• **HOW TO COMPLETE THIS TASK**
Every line from the line containing "goblet (2nd from" through the end of the data is to be reproduced exactly, excluding pictures.

• **GIVEN INFORMATION**
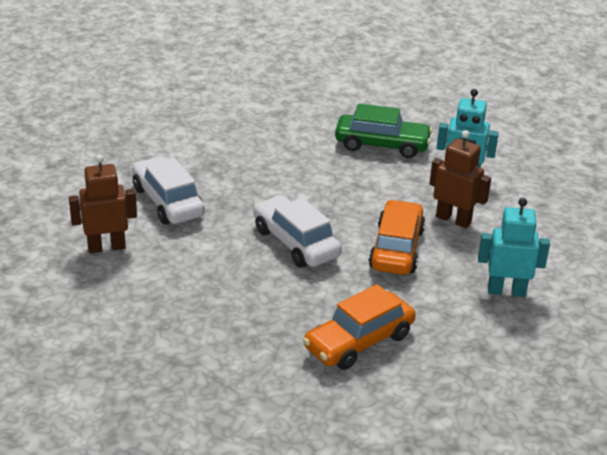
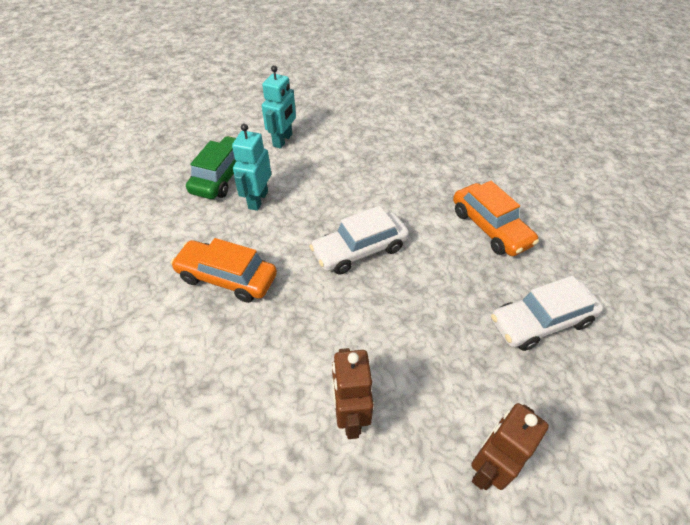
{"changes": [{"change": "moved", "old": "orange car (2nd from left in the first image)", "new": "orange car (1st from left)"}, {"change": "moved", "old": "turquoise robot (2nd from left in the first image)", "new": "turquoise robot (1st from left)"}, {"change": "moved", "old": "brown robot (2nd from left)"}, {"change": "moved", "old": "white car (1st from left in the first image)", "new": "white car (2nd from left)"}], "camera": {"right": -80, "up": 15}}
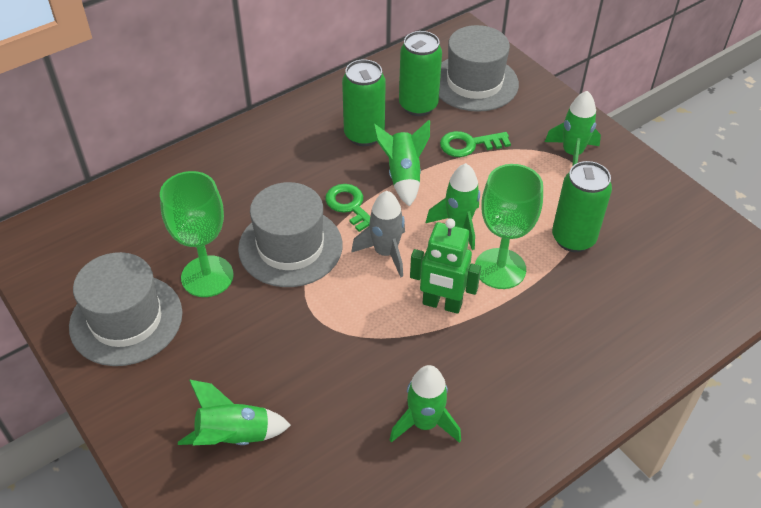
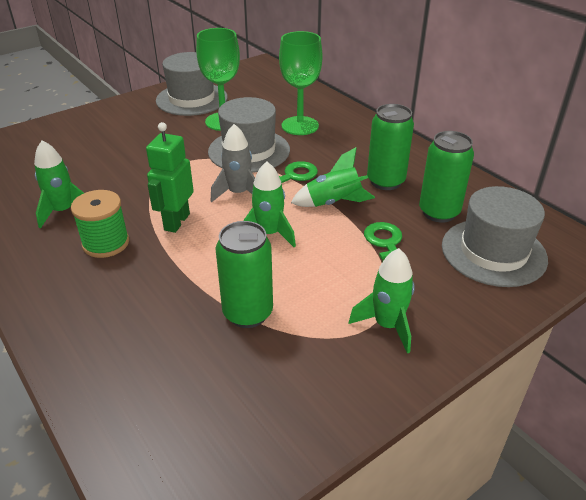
{"changes": [{"change": "added", "new": "green spool"}, {"change": "moved", "old": "green goblet (2nd from left)"}, {"change": "removed", "old": "green rocket (1st from left)"}], "camera": {"right": 90, "up": -10}}
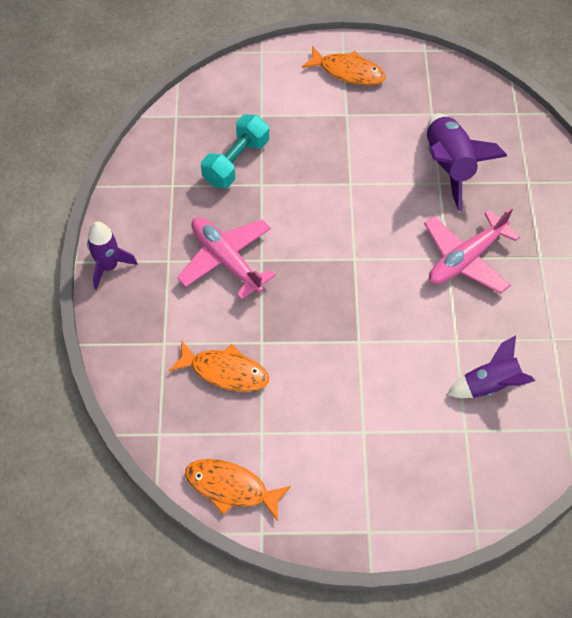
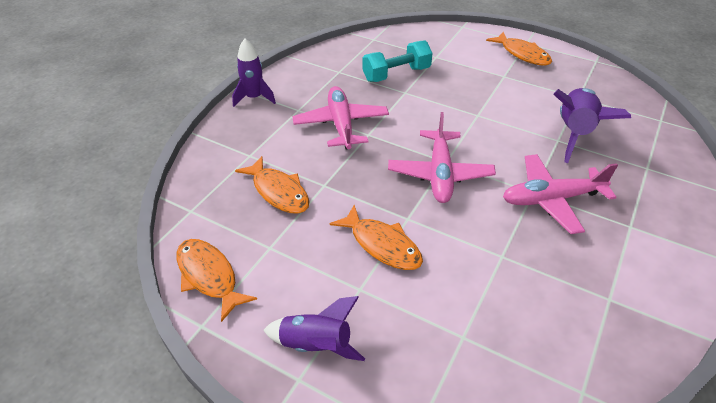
{"changes": [{"change": "moved", "old": "purple rocket (3rd from left in the first image)", "new": "purple rocket (2nd from left)"}, {"change": "added", "new": "orange fish (3rd from left)"}, {"change": "added", "new": "pink plane (2nd from left)"}], "camera": {"right": 30, "up": -15}}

• **OUTPUT BELOW**
{"changes": [{"change": "added", "new": "green spool"}, {"change": "moved", "old": "green goblet (2nd from left)"}, {"change": "removed", "old": "green rocket (1st from left)"}], "camera": {"right": 90, "up": -10}}
{"changes": [{"change": "moved", "old": "purple rocket (3rd from left in the first image)", "new": "purple rocket (2nd from left)"}, {"change": "added", "new": "orange fish (3rd from left)"}, {"change": "added", "new": "pink plane (2nd from left)"}], "camera": {"right": 30, "up": -15}}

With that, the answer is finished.